### [TASK REQUIREMENTS]
Would you work out how many lines below include the word "cœur"? Only that number is wanted.

Scene edit records:
.....
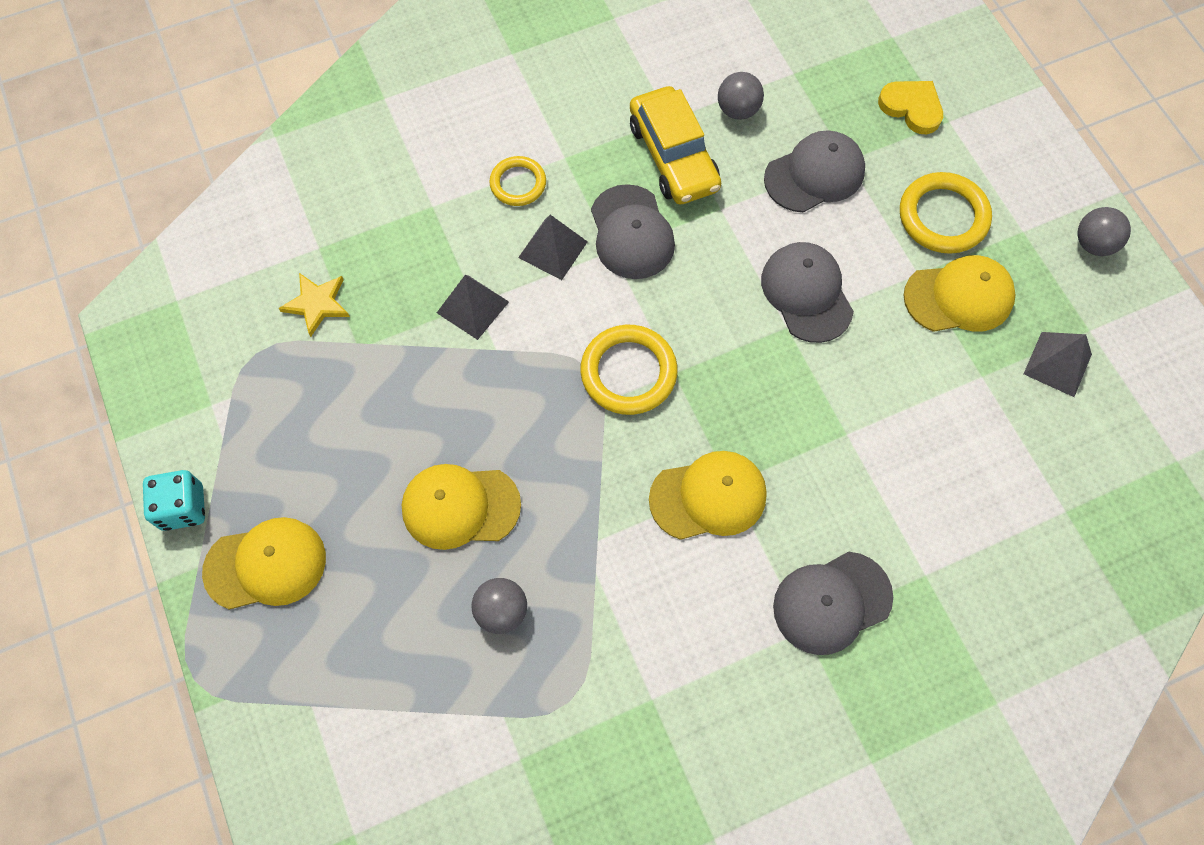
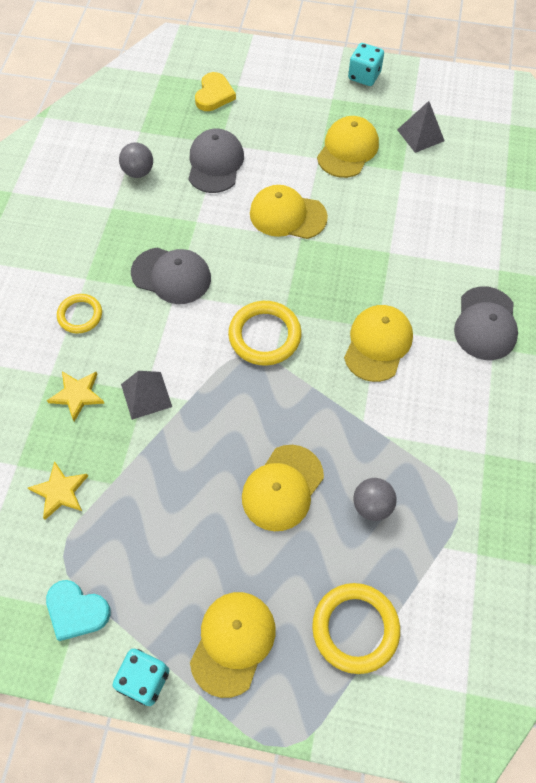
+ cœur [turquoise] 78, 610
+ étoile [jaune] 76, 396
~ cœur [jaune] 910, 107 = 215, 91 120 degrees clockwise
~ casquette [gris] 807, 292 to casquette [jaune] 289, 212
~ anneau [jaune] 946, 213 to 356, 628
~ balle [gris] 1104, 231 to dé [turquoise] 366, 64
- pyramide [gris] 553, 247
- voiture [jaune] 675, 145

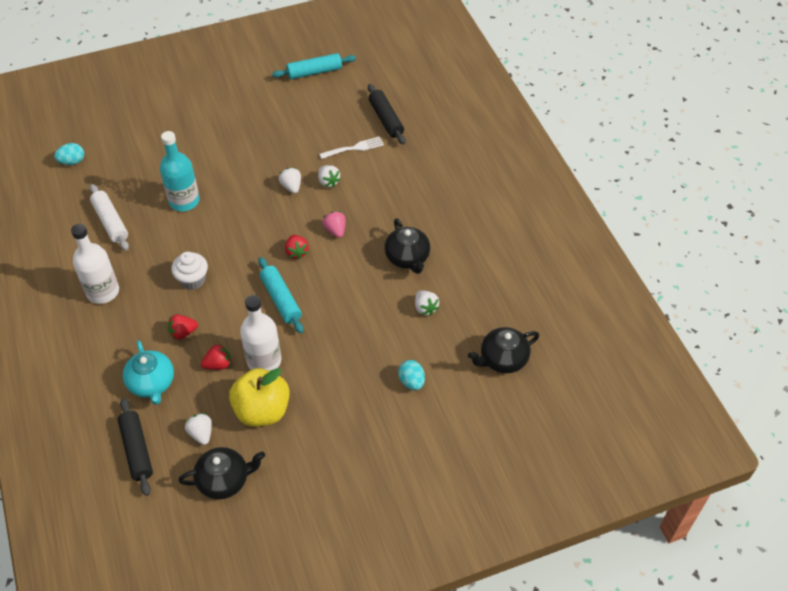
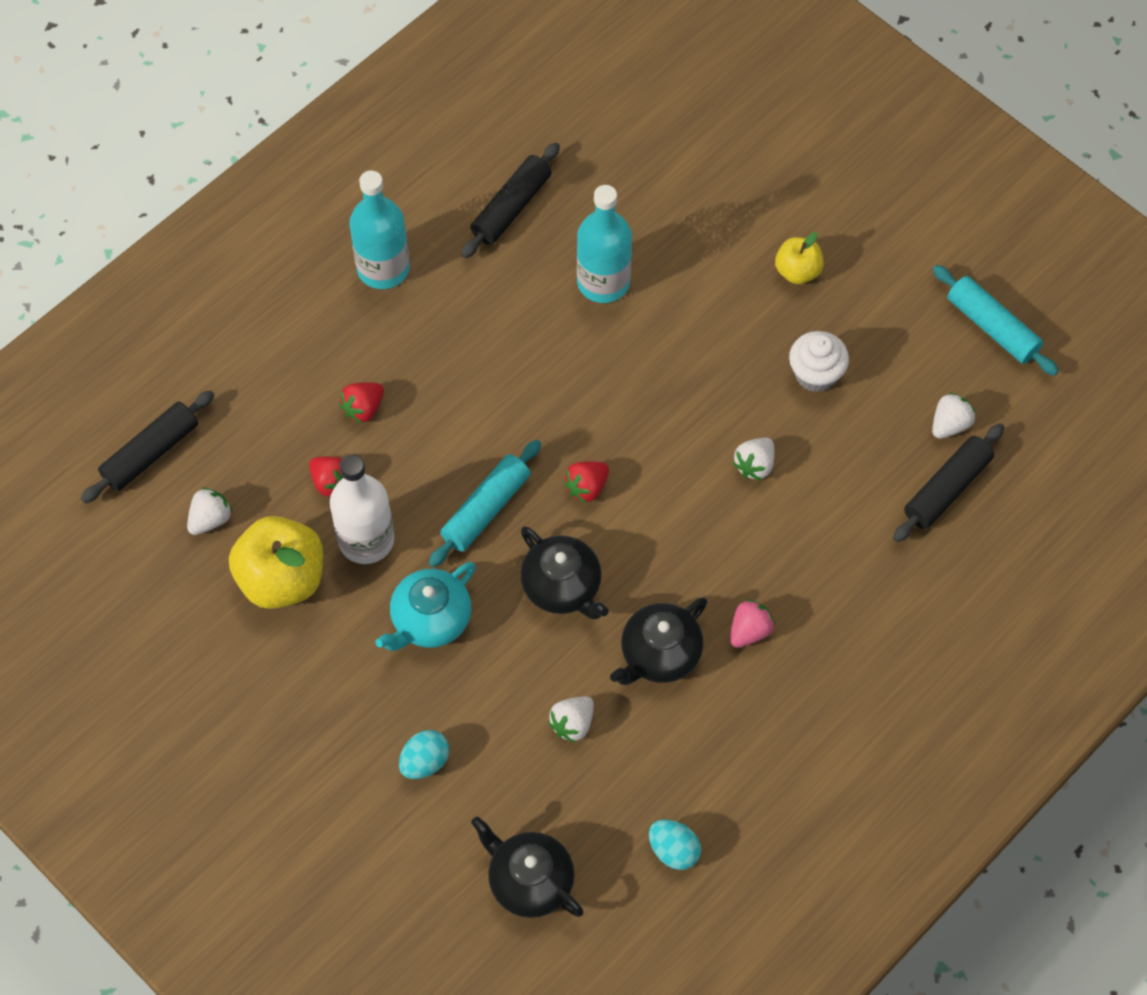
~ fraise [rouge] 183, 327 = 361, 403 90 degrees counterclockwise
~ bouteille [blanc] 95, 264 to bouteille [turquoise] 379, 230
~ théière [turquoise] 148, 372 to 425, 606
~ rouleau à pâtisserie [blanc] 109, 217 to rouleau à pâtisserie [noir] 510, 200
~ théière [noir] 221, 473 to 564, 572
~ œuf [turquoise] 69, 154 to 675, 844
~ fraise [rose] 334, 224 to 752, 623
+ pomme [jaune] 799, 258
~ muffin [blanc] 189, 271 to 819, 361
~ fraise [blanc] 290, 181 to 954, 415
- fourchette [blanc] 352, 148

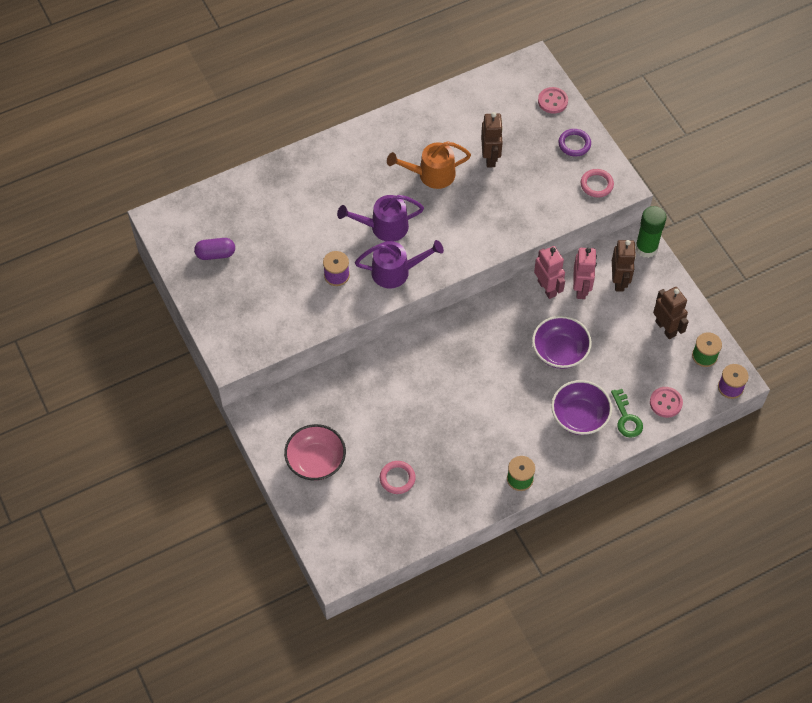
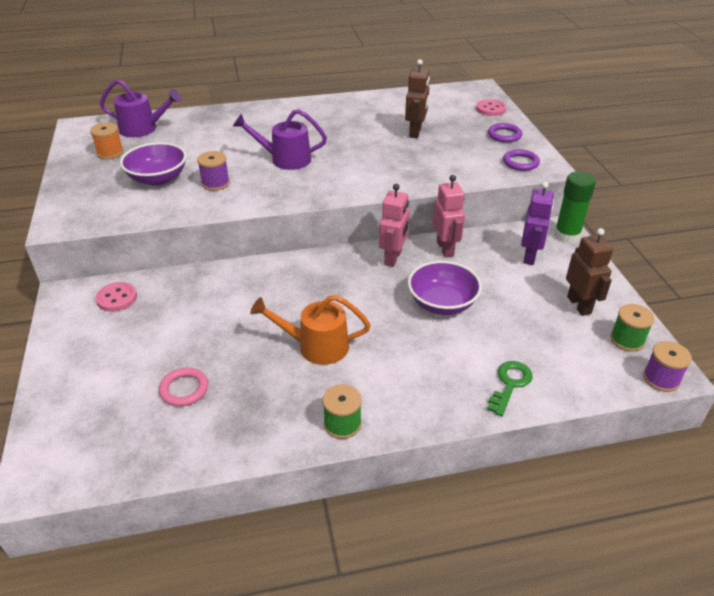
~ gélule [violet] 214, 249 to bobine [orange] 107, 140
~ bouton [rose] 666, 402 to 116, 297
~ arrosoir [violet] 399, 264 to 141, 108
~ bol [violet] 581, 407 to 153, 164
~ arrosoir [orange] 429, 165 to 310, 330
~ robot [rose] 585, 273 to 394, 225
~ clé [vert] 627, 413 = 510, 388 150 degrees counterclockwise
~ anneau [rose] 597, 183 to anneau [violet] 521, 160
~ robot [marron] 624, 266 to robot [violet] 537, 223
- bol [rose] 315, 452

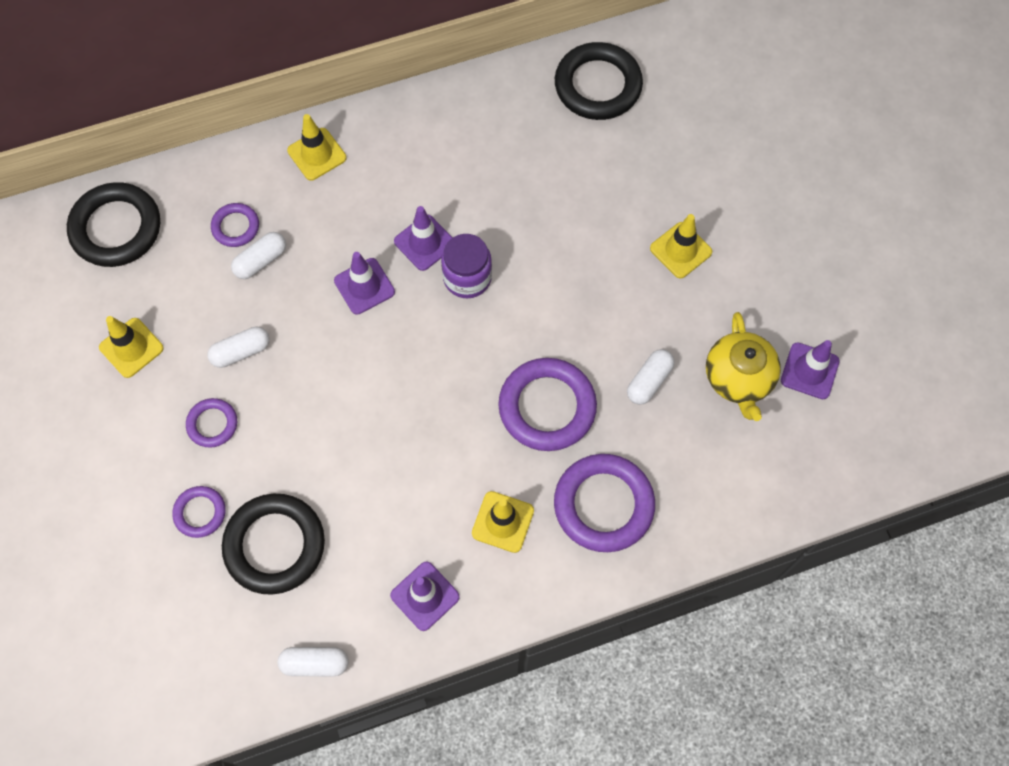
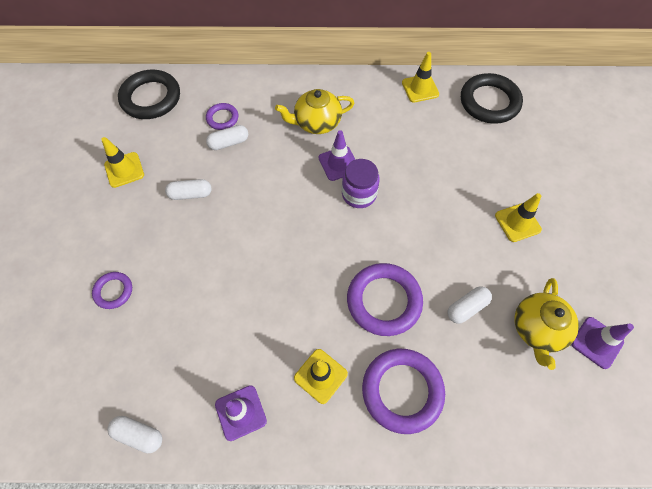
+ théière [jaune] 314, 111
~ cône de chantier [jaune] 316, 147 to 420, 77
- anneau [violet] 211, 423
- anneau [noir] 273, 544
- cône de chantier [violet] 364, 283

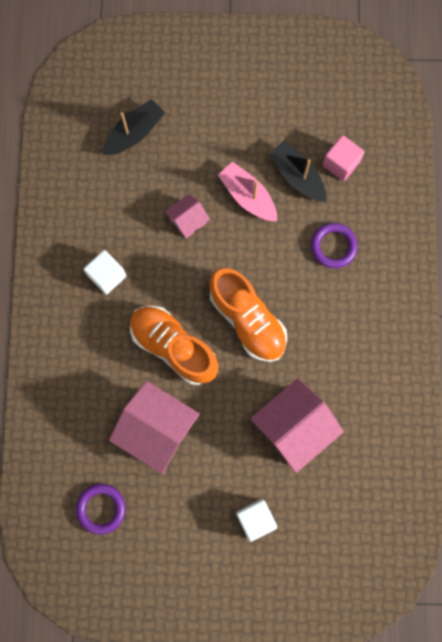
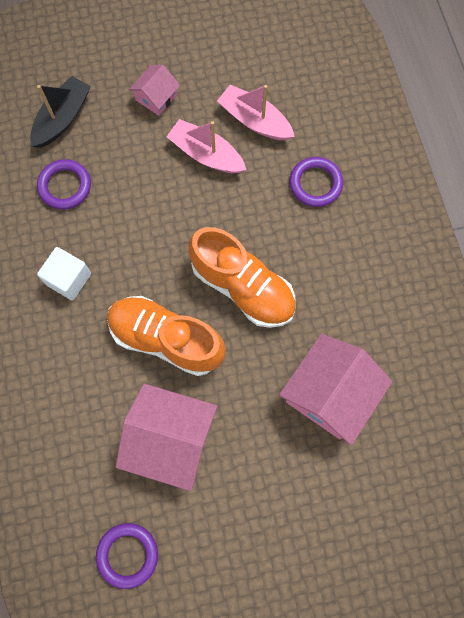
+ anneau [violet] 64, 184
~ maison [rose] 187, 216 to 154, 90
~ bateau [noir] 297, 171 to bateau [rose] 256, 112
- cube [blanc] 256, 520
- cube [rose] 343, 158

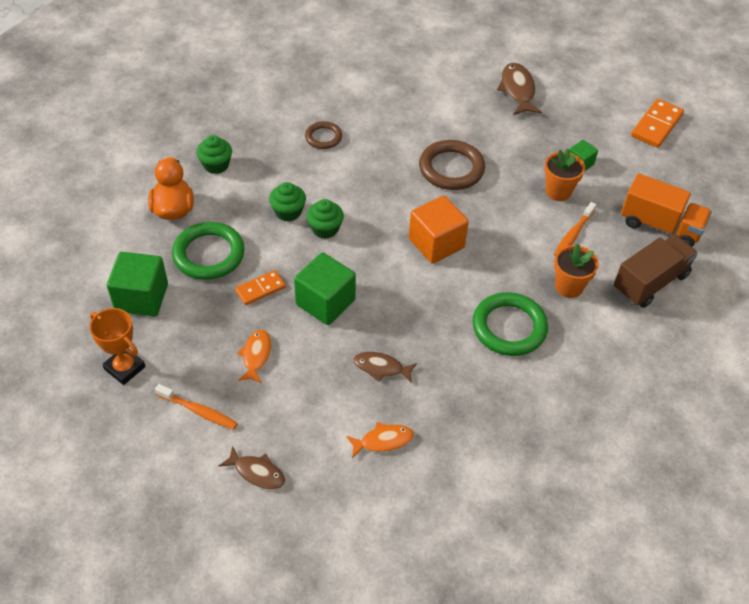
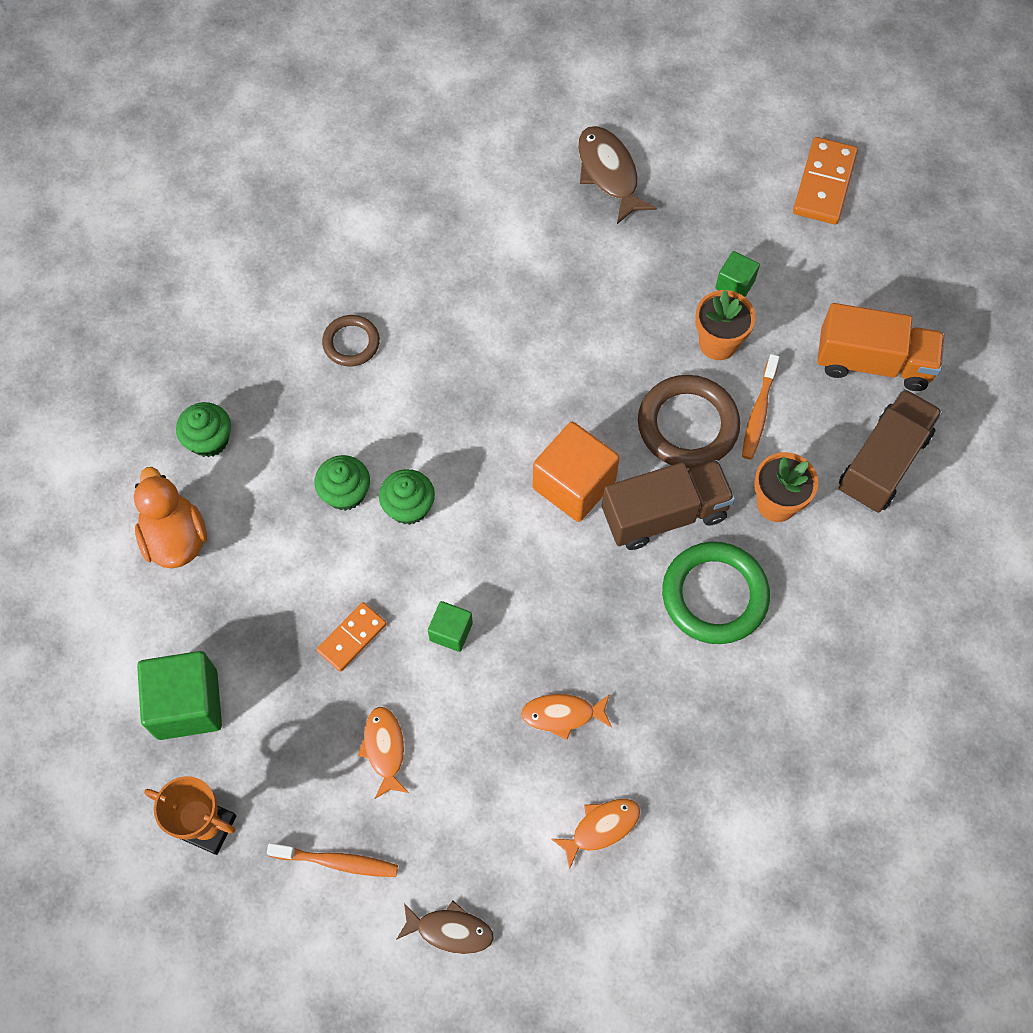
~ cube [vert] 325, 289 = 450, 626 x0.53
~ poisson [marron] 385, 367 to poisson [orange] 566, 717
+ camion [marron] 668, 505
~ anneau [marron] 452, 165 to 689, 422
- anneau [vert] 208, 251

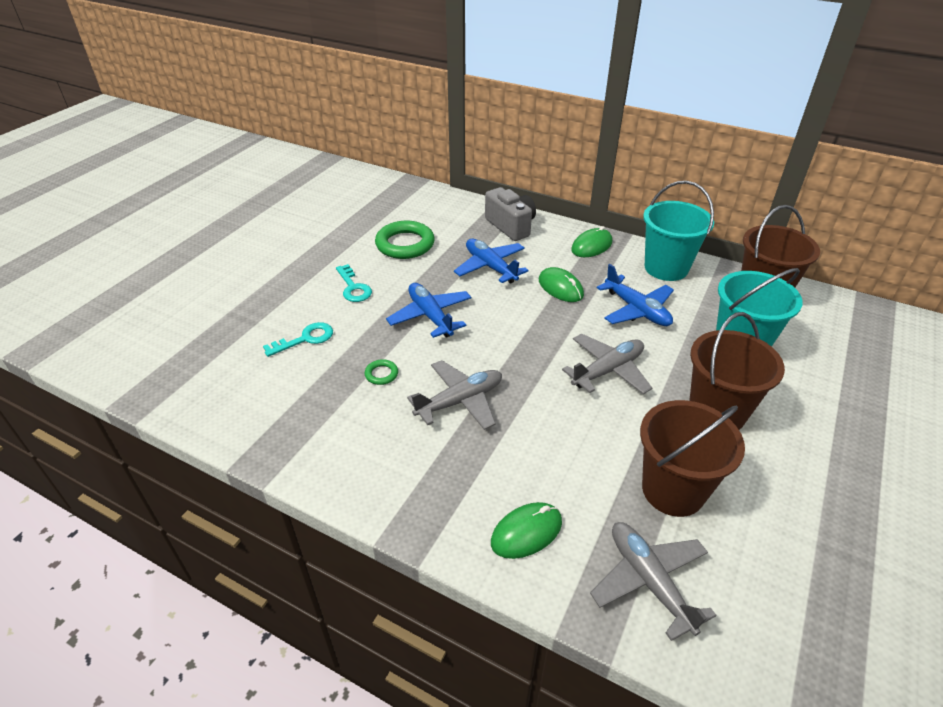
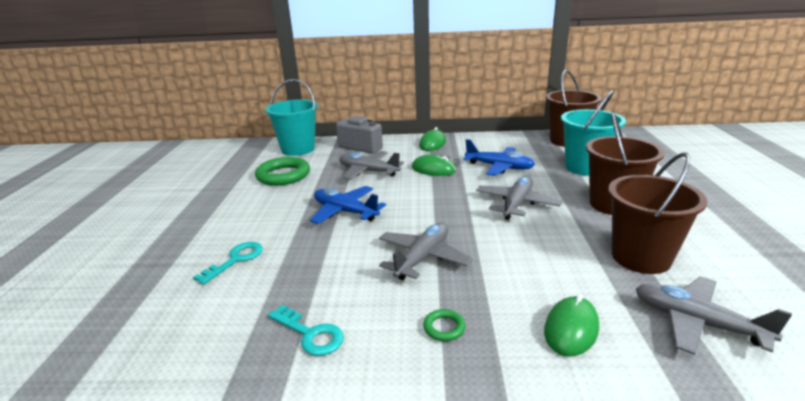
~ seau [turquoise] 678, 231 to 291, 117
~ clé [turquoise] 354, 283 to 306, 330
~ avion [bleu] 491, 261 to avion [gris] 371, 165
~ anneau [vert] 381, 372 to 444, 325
.....
### [RESULT FOR THIS EXERCISE]
2